- What you need to do -
What is needed is a word-for-word copy of every record below, minus the pictures.

-- Record set follows --

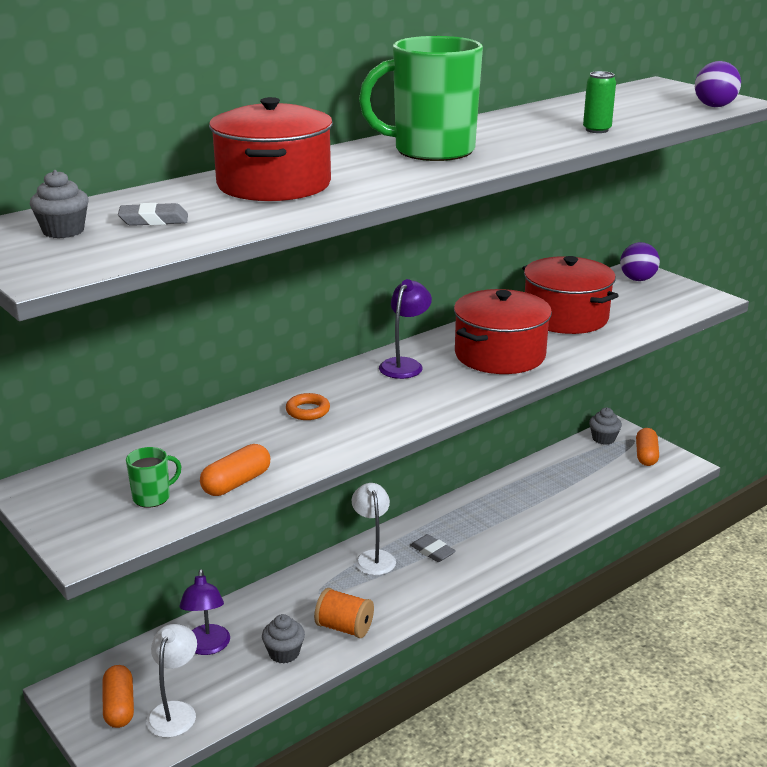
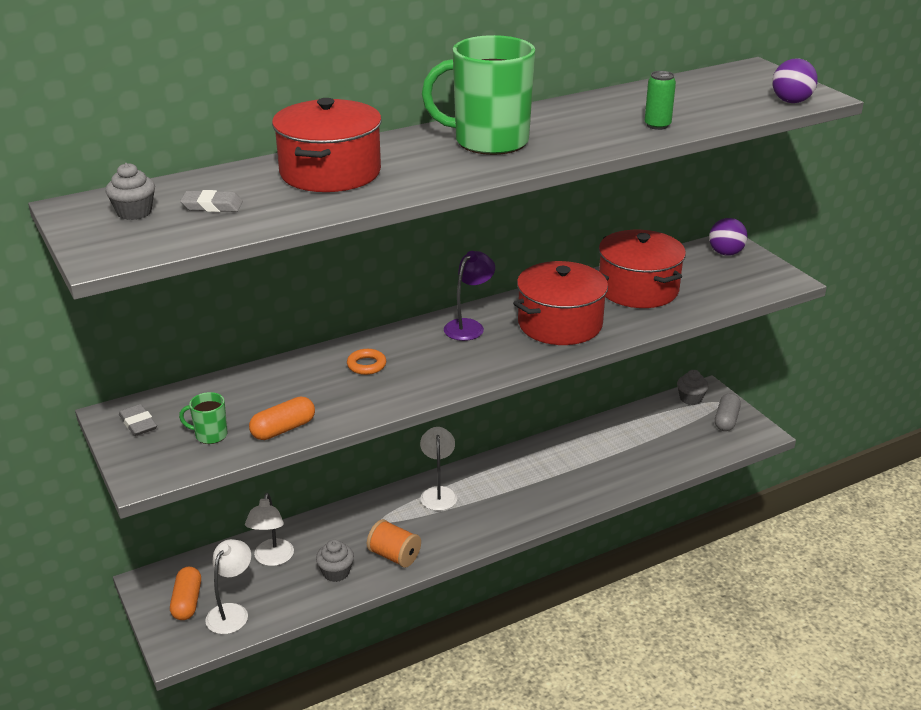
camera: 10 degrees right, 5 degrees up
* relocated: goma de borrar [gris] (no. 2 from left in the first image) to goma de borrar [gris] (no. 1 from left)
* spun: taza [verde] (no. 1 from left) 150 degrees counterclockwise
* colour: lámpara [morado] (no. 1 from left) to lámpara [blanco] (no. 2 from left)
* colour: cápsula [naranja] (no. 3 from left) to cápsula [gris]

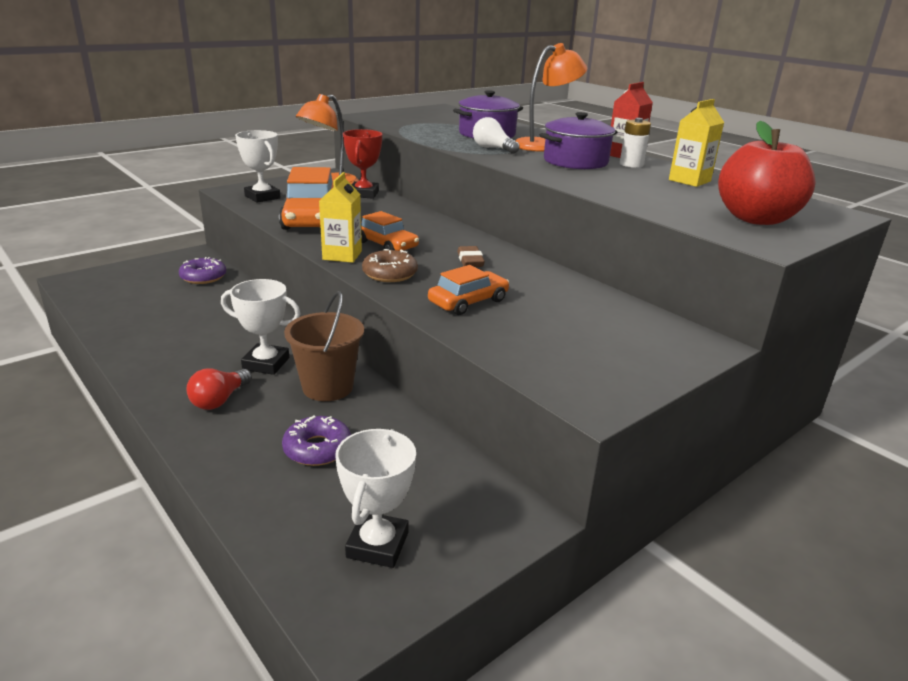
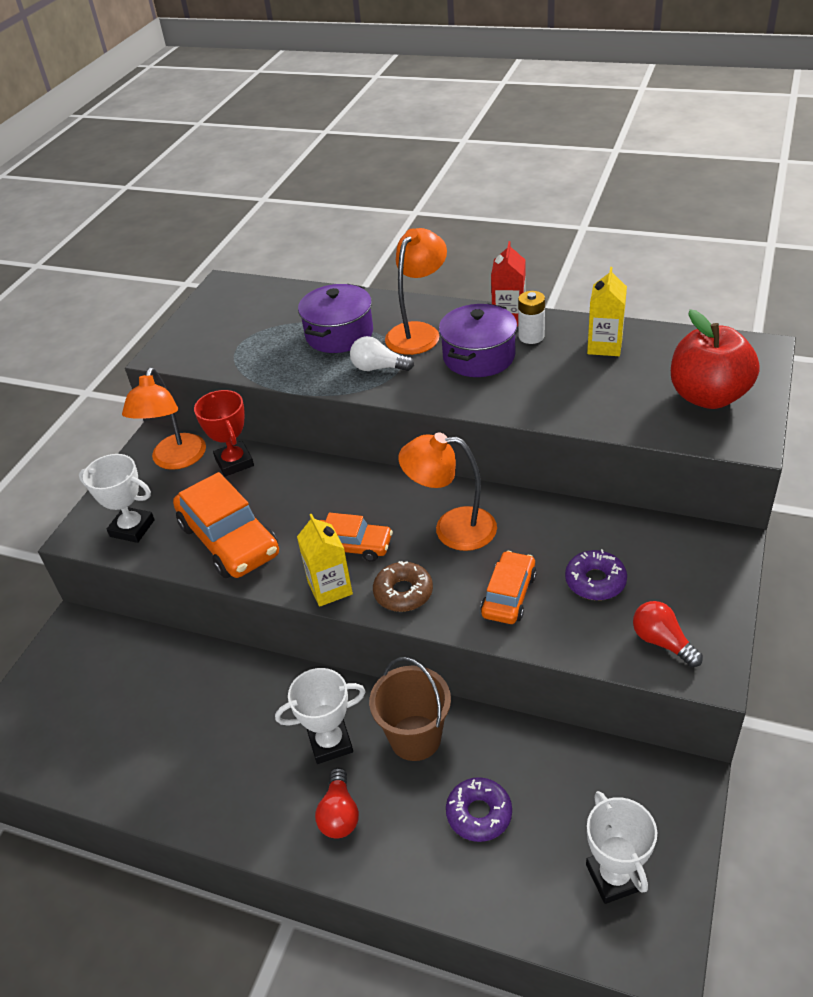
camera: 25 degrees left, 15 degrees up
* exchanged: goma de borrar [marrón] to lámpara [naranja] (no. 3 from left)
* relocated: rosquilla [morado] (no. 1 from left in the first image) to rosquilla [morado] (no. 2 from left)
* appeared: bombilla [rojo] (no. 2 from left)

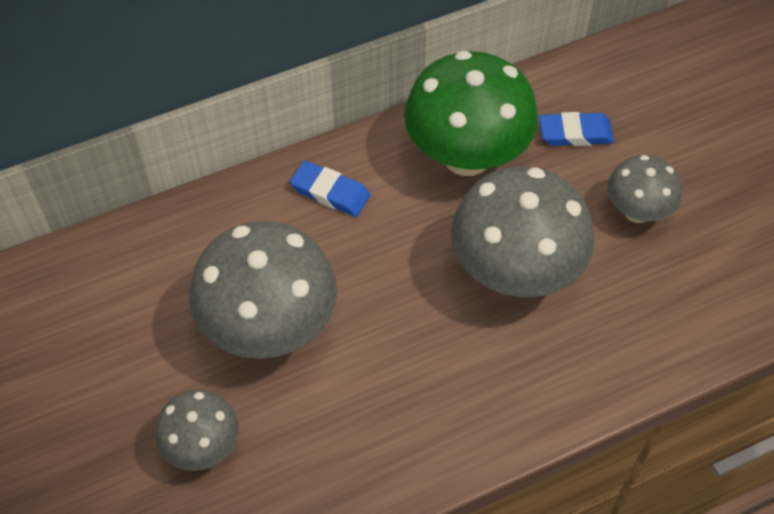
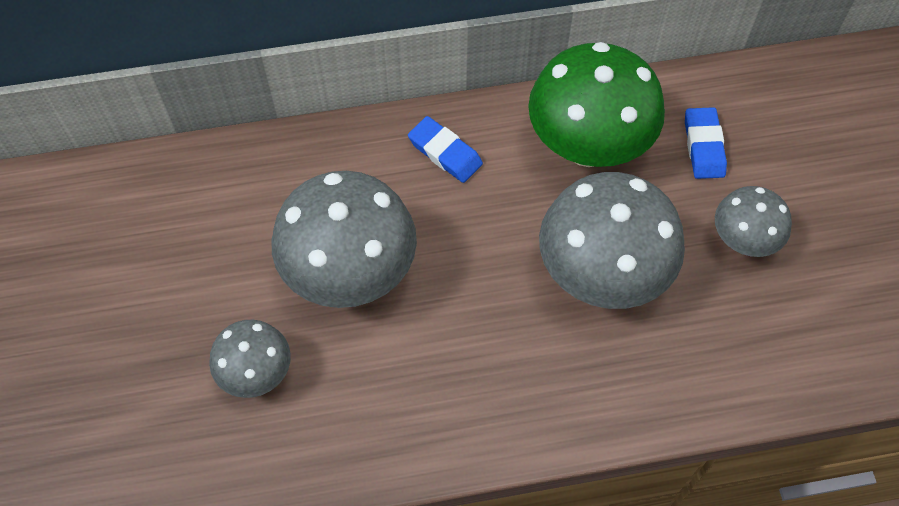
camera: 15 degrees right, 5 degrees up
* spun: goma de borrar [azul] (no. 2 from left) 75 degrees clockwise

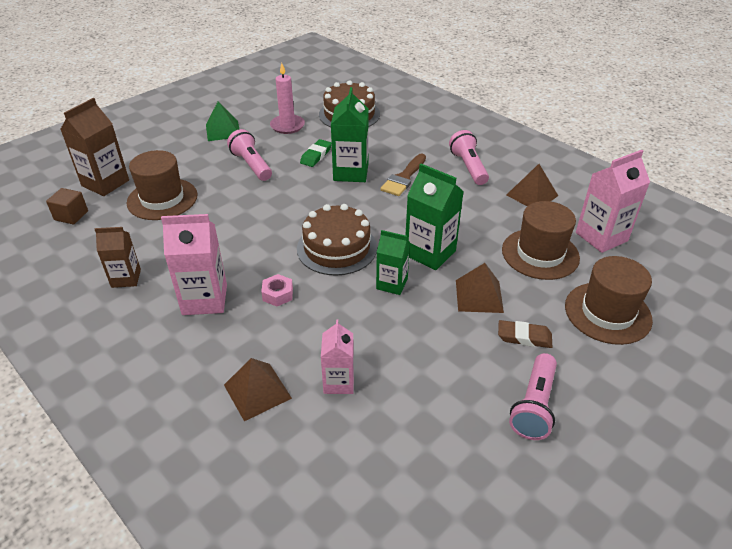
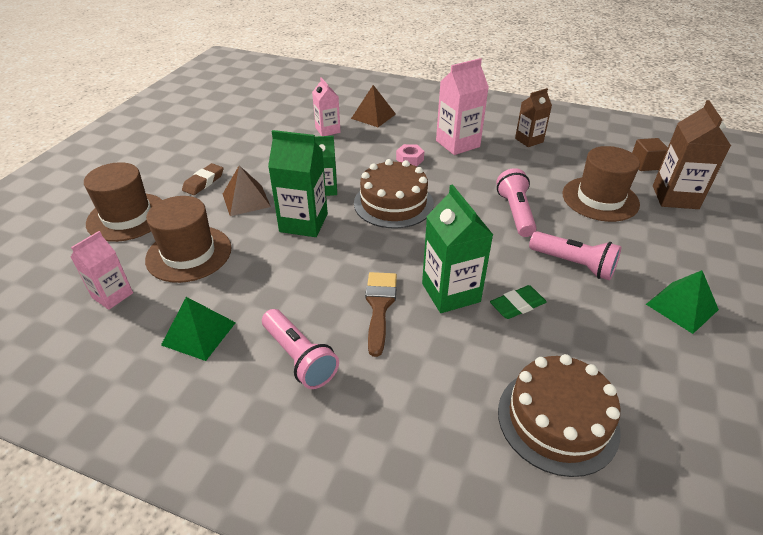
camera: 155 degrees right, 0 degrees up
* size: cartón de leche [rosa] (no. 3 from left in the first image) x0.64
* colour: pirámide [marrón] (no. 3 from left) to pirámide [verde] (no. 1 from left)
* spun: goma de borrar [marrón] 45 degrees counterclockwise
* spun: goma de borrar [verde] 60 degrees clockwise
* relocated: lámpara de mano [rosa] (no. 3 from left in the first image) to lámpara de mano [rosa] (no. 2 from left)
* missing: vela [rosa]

-- Record set concluded --

- Task answer -
camera: 10 degrees right, 5 degrees up
* relocated: goma de borrar [gris] (no. 2 from left in the first image) to goma de borrar [gris] (no. 1 from left)
* spun: taza [verde] (no. 1 from left) 150 degrees counterclockwise
* colour: lámpara [morado] (no. 1 from left) to lámpara [blanco] (no. 2 from left)
* colour: cápsula [naranja] (no. 3 from left) to cápsula [gris]

camera: 25 degrees left, 15 degrees up
* exchanged: goma de borrar [marrón] to lámpara [naranja] (no. 3 from left)
* relocated: rosquilla [morado] (no. 1 from left in the first image) to rosquilla [morado] (no. 2 from left)
* appeared: bombilla [rojo] (no. 2 from left)

camera: 15 degrees right, 5 degrees up
* spun: goma de borrar [azul] (no. 2 from left) 75 degrees clockwise

camera: 155 degrees right, 0 degrees up
* size: cartón de leche [rosa] (no. 3 from left in the first image) x0.64
* colour: pirámide [marrón] (no. 3 from left) to pirámide [verde] (no. 1 from left)
* spun: goma de borrar [marrón] 45 degrees counterclockwise
* spun: goma de borrar [verde] 60 degrees clockwise
* relocated: lámpara de mano [rosa] (no. 3 from left in the first image) to lámpara de mano [rosa] (no. 2 from left)
* missing: vela [rosa]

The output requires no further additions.